Exercise instructions
Each line of the records below needs repeating exactly. Skip the pictures.

++++++++

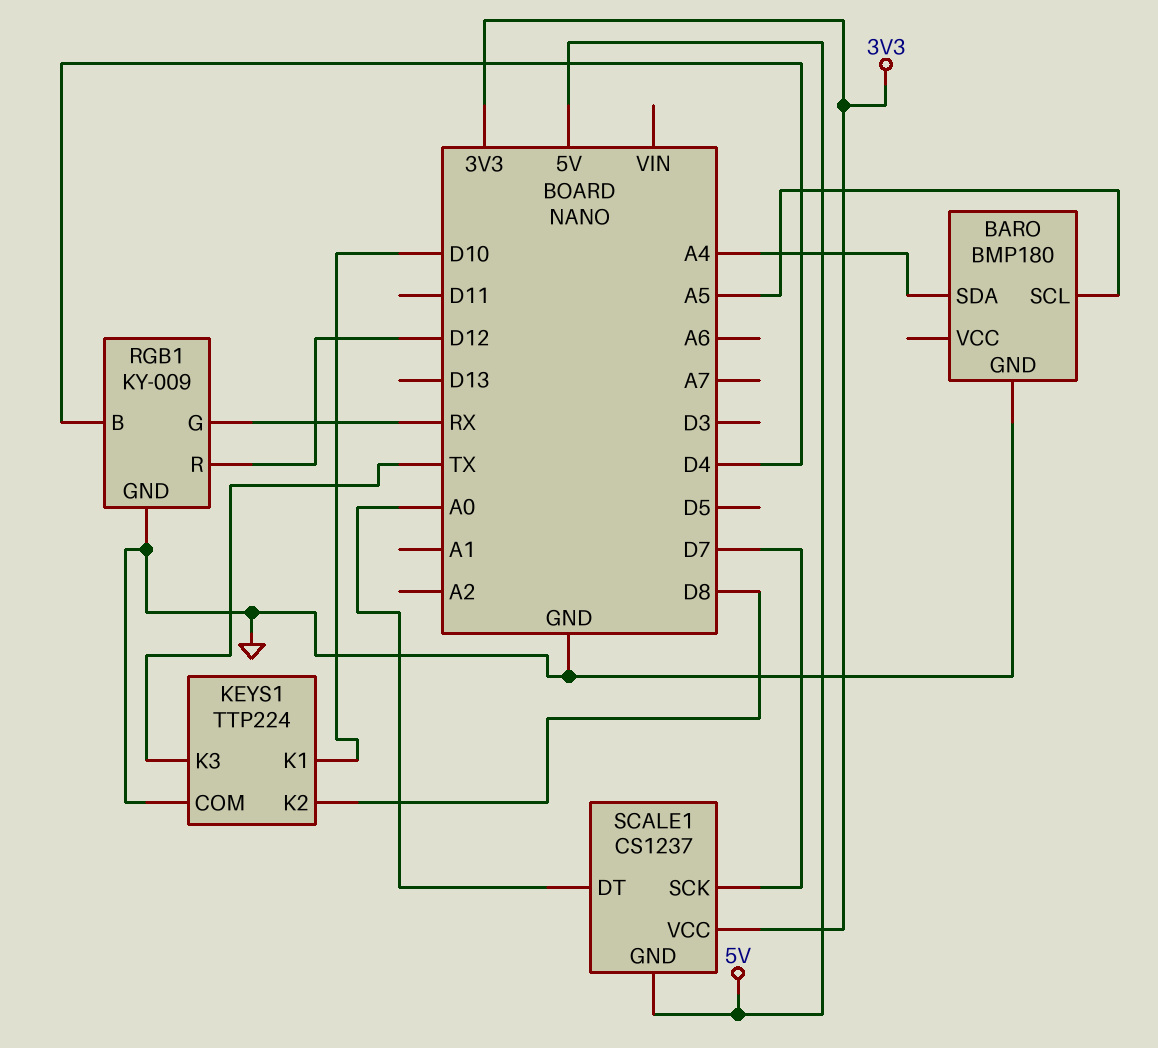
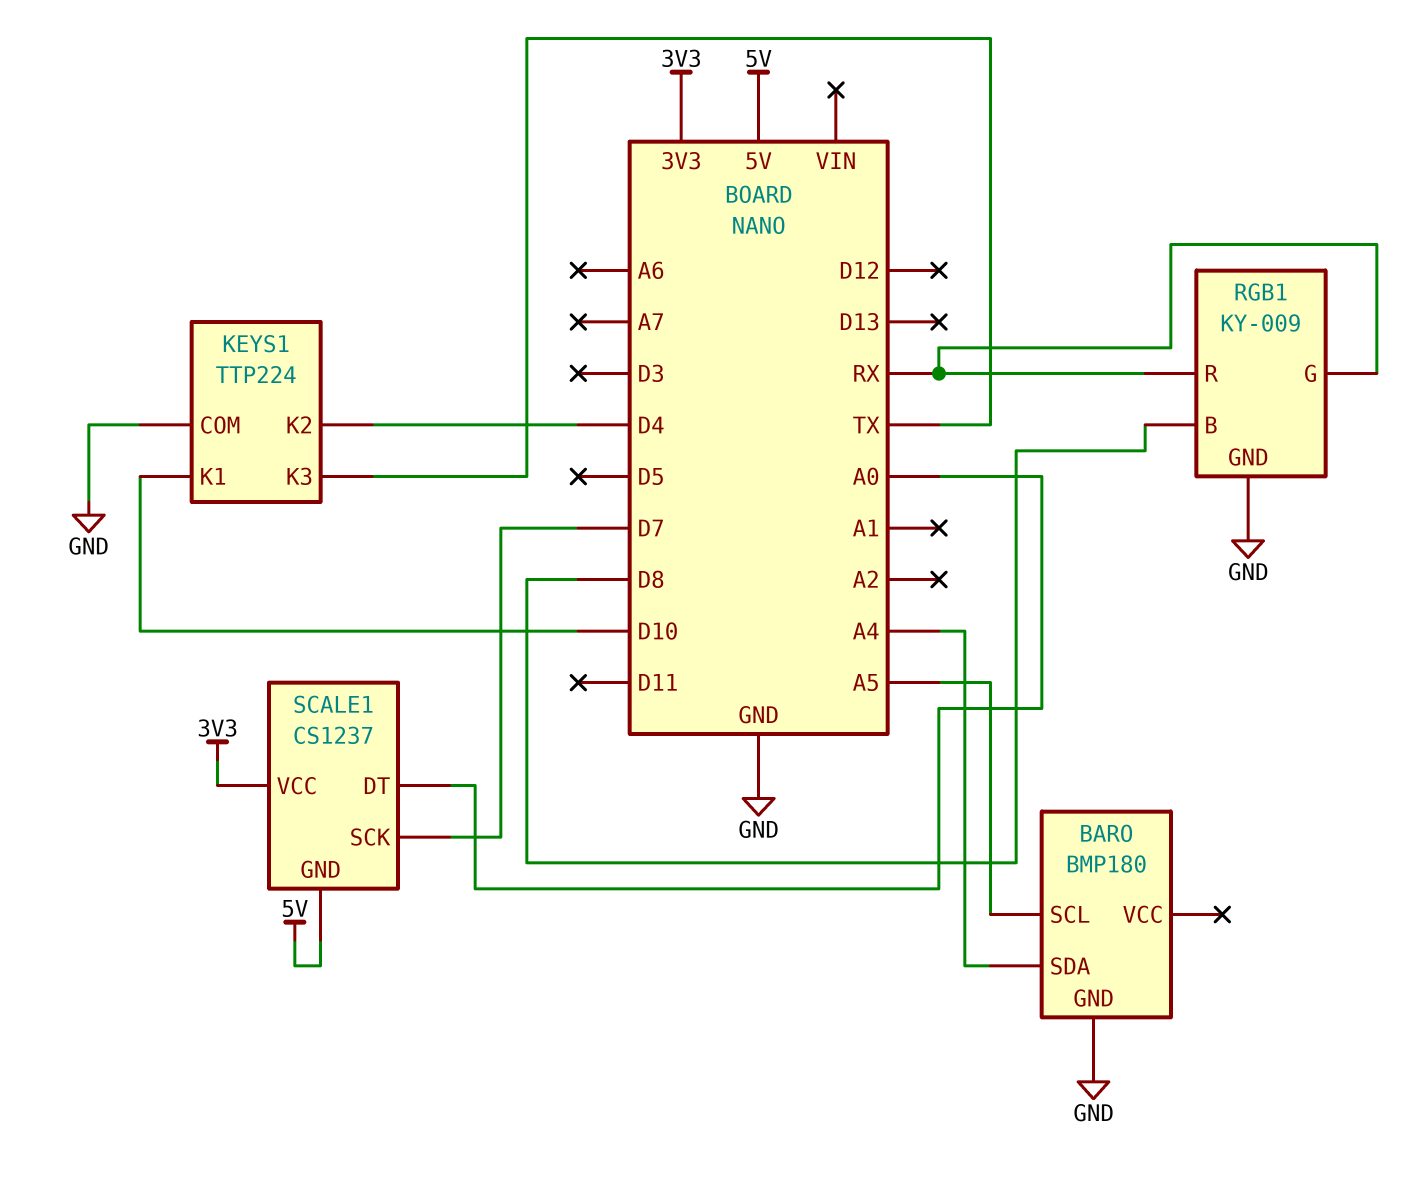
KEYS1 pin K2: D8 -> D4
RGB1 pin B: D4 -> D8
RGB1 pin R: D12 -> RX

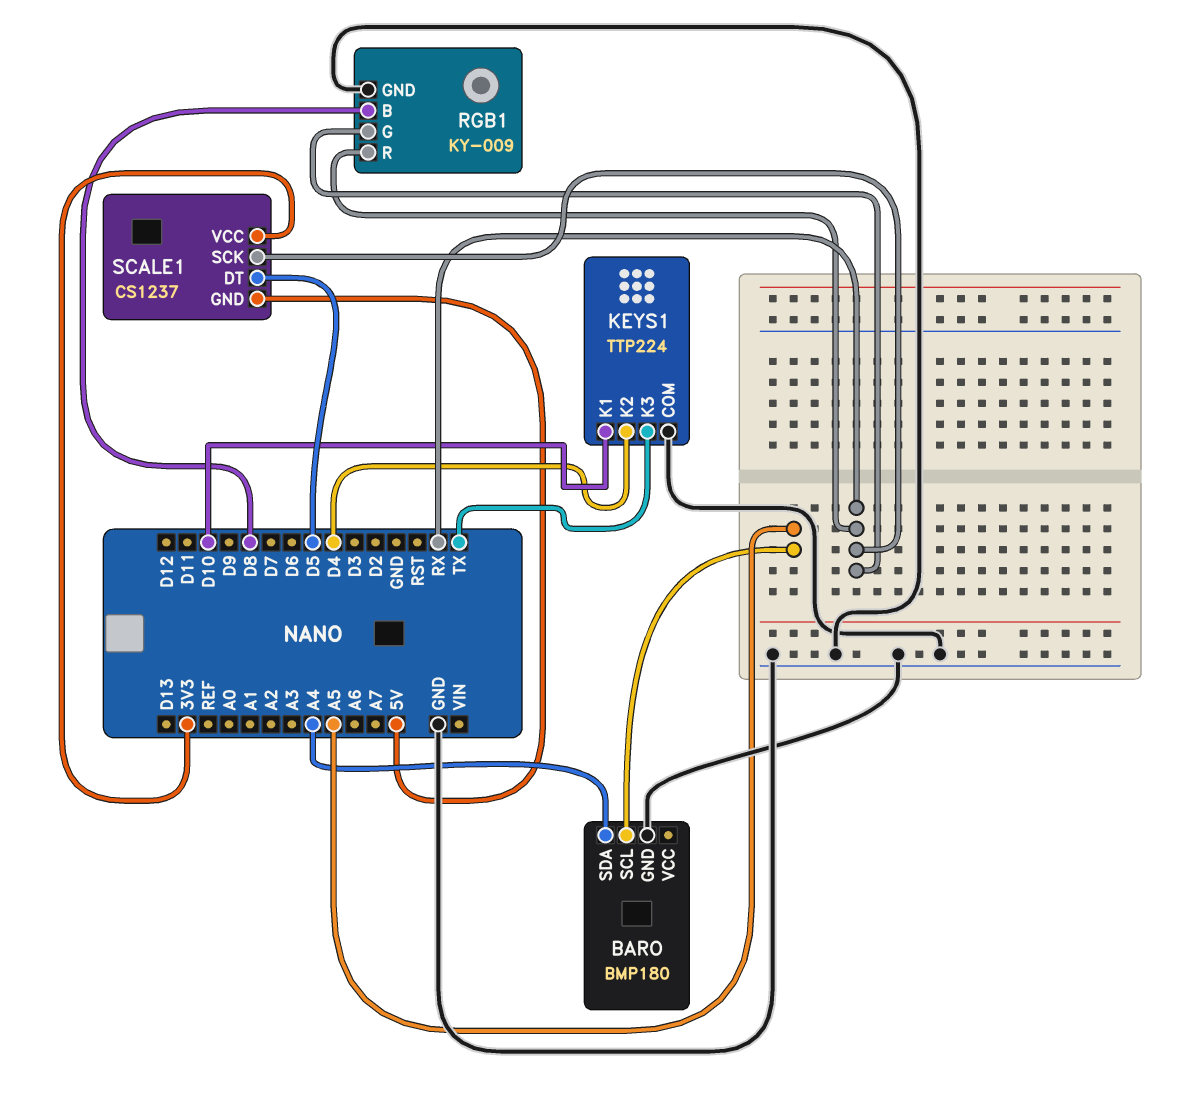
SCALE1 pin DT: A0 -> D5
SCALE1 pin SCK: D7 -> RX

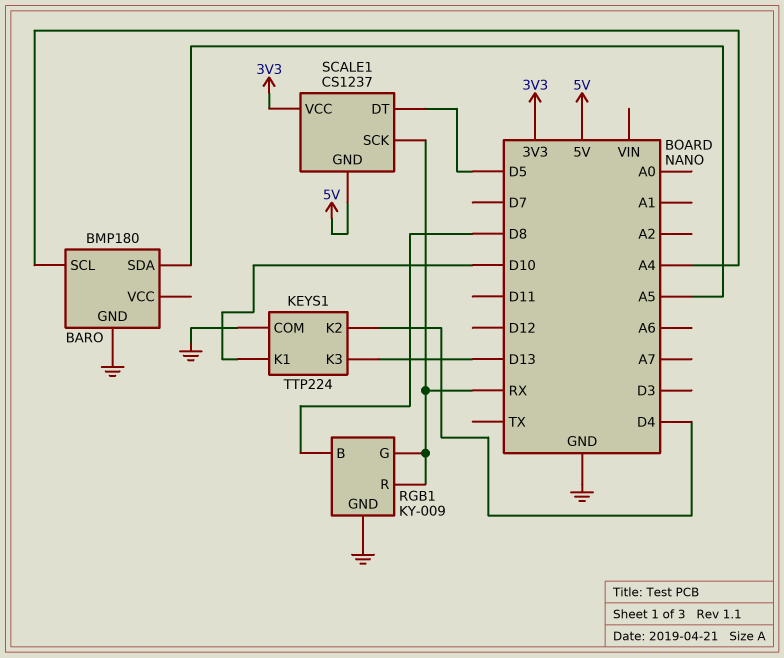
BARO pin SCL: A5 -> A4
BARO pin SDA: A4 -> A5
KEYS1 pin K3: TX -> D13

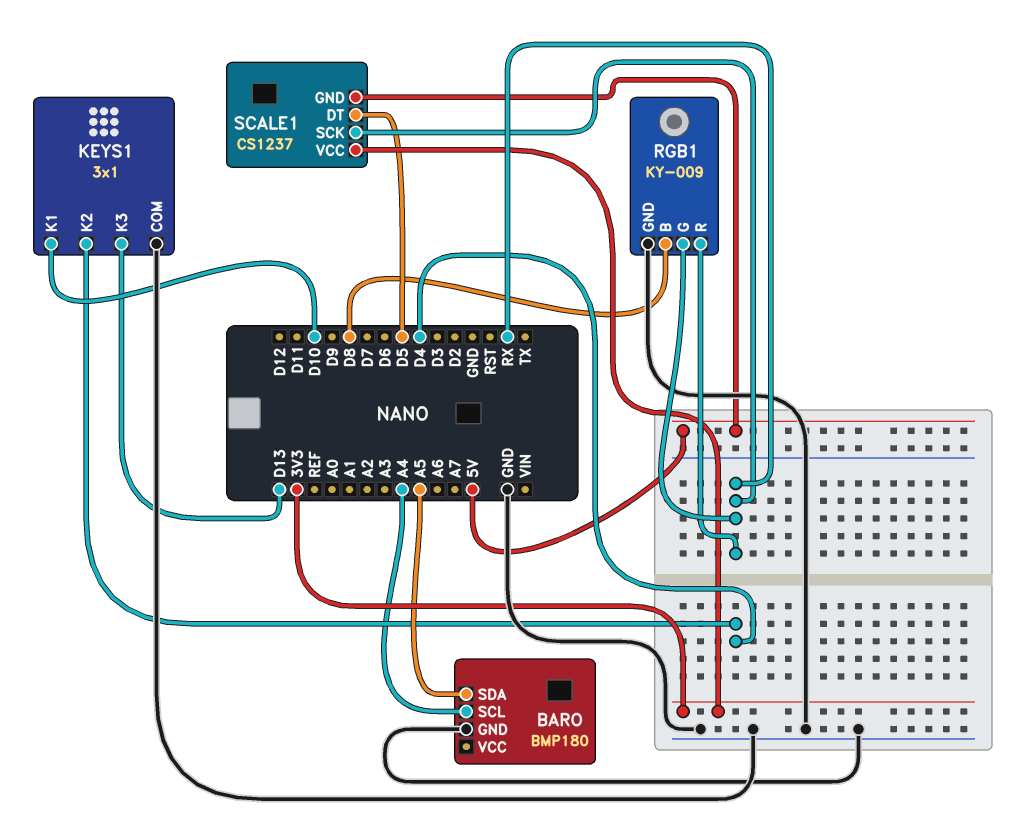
KEYS1: TTP224 -> 3x1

++++++++

Task result
KEYS1 pin K2: D8 -> D4
RGB1 pin B: D4 -> D8
RGB1 pin R: D12 -> RX

SCALE1 pin DT: A0 -> D5
SCALE1 pin SCK: D7 -> RX

BARO pin SCL: A5 -> A4
BARO pin SDA: A4 -> A5
KEYS1 pin K3: TX -> D13

KEYS1: TTP224 -> 3x1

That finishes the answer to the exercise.